Task directions ::
The required result is the exact run of lines beginning at the one containing "(549, 200) = (326, 106): pink" and ending at the last line of the entries.

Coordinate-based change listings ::
-- Opening Marker --
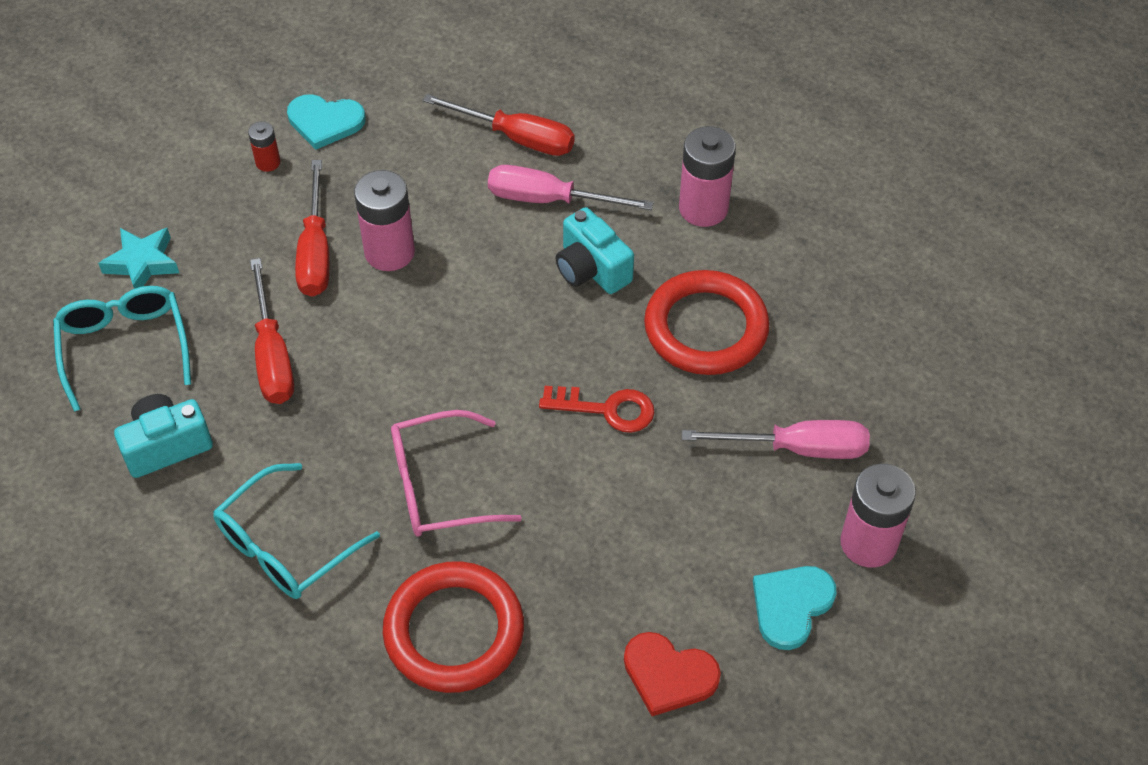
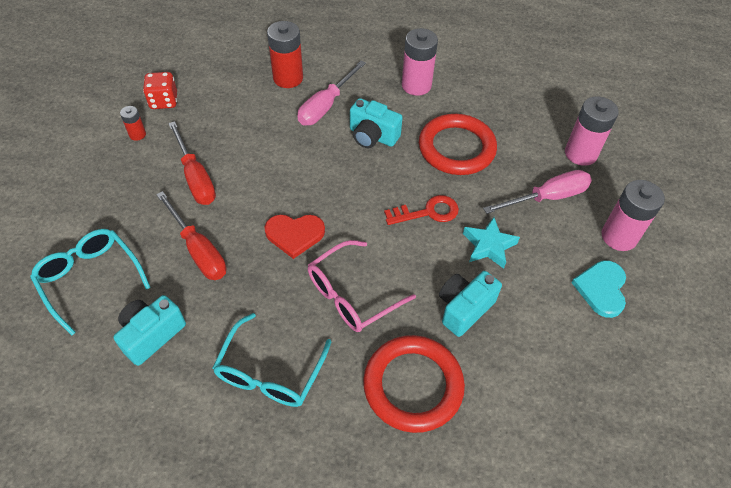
camera: 25 degrees left, 0 degrees up
(142, 263) = (78, 220): turquoise star -> turquoise star (488, 246)
(325, 122) = (164, 101): turquoise heart -> red dice
(389, 252) = (244, 163): pink battery -> pink battery (580, 153)
(517, 138) = (288, 78): red screwdriver -> red battery
(549, 200) = (326, 106): pink screwdriver -> pink screwdriver turned 45 degrees counterclockwise
(578, 560) = (464, 308): none -> turquoise camera
(668, 675) = (560, 359): red heart -> red heart (294, 234)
-- Closing Marker --
Solution for this problem ::
(549, 200) = (326, 106): pink screwdriver -> pink screwdriver turned 45 degrees counterclockwise
(578, 560) = (464, 308): none -> turquoise camera
(668, 675) = (560, 359): red heart -> red heart (294, 234)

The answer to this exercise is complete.